THE TASK:
Nothing but the text of the listing, repeated exactly, belongs in the answer; leave the images out.

MATERIAL FOR THIS TASK:
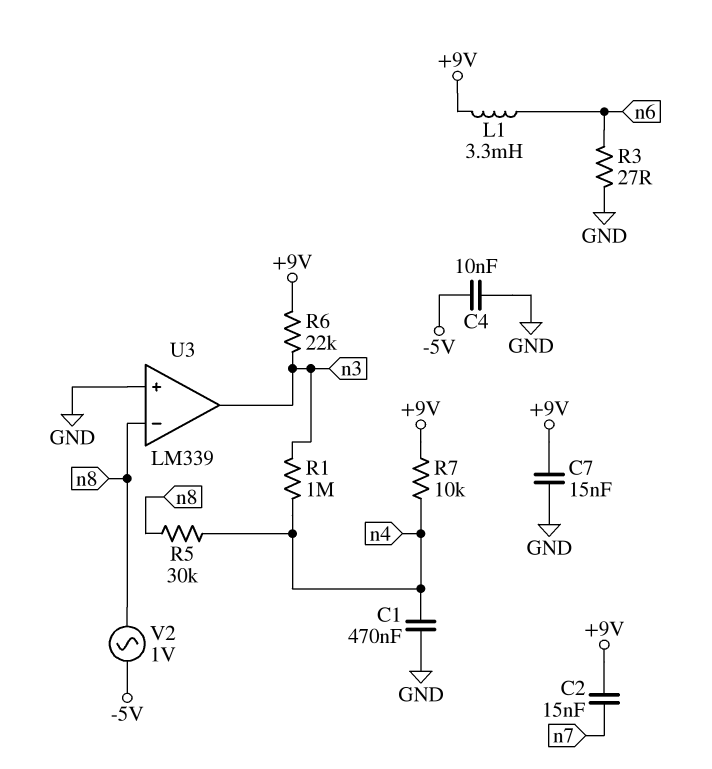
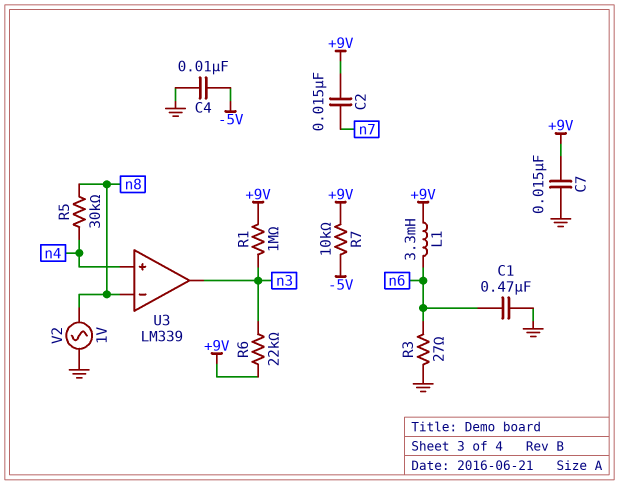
C1: 470nF (GND, n4) -> 470nF (GND, n6)
R1: 1M (n3, n4) -> 1M (+9V, n3)
R7: 10k (+9V, n4) -> 10k (+9V, -5V)
U3 pin in+: GND -> n4
V2: AC 1V (-5V, n8) -> AC 1V (GND, n8)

YOUR RESPONSE:
C1: 470nF (GND, n4) -> 470nF (GND, n6)
R1: 1M (n3, n4) -> 1M (+9V, n3)
R7: 10k (+9V, n4) -> 10k (+9V, -5V)
U3 pin in+: GND -> n4
V2: AC 1V (-5V, n8) -> AC 1V (GND, n8)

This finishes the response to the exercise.